→ DATASET
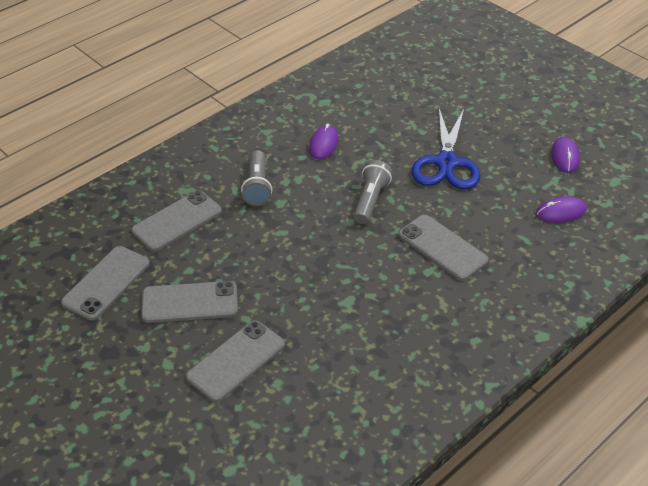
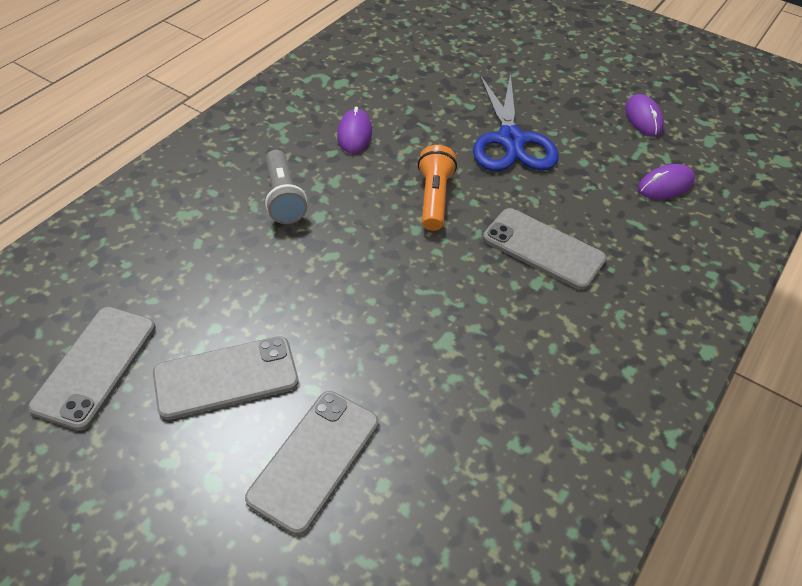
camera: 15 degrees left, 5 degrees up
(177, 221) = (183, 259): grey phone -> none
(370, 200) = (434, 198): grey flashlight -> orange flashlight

==

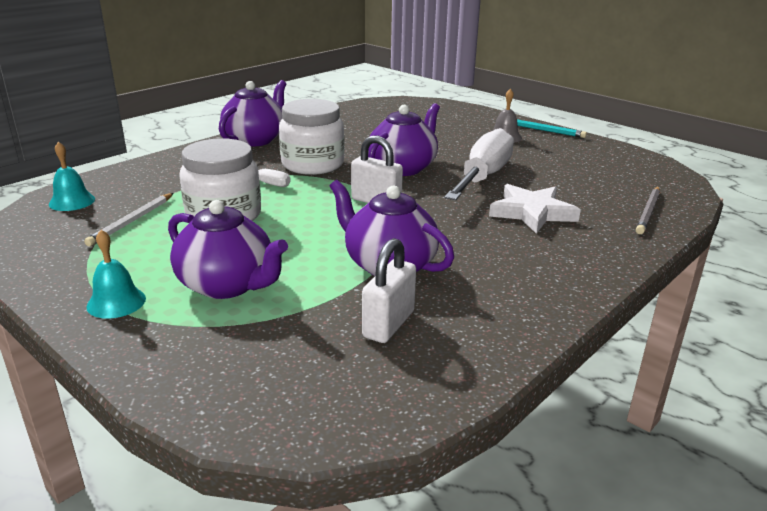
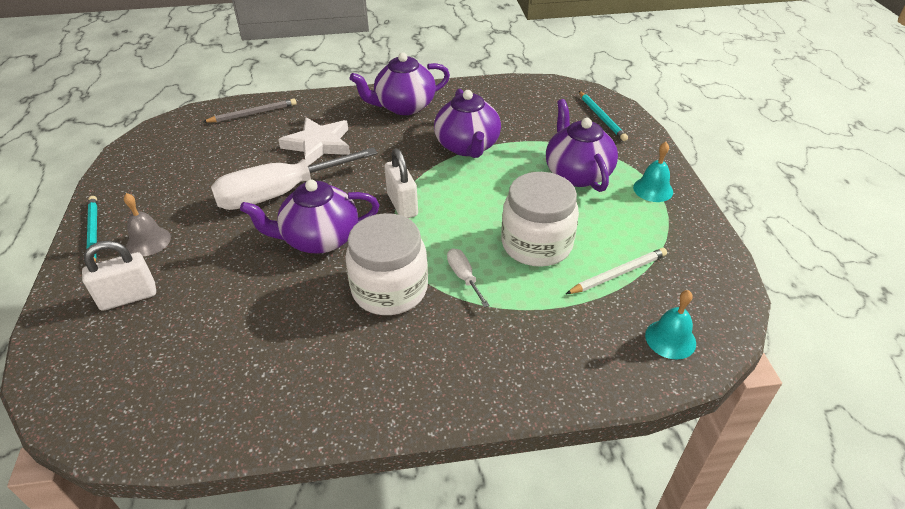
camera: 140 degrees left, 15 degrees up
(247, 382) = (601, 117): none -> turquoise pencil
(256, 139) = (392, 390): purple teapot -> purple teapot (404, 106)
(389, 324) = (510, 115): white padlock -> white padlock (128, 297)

→ WHAT IS NEEDED
For each line of the data that includes the word "none", return a copy of it.

→ OUTPUT BELOW
(177, 221) = (183, 259): grey phone -> none
(247, 382) = (601, 117): none -> turquoise pencil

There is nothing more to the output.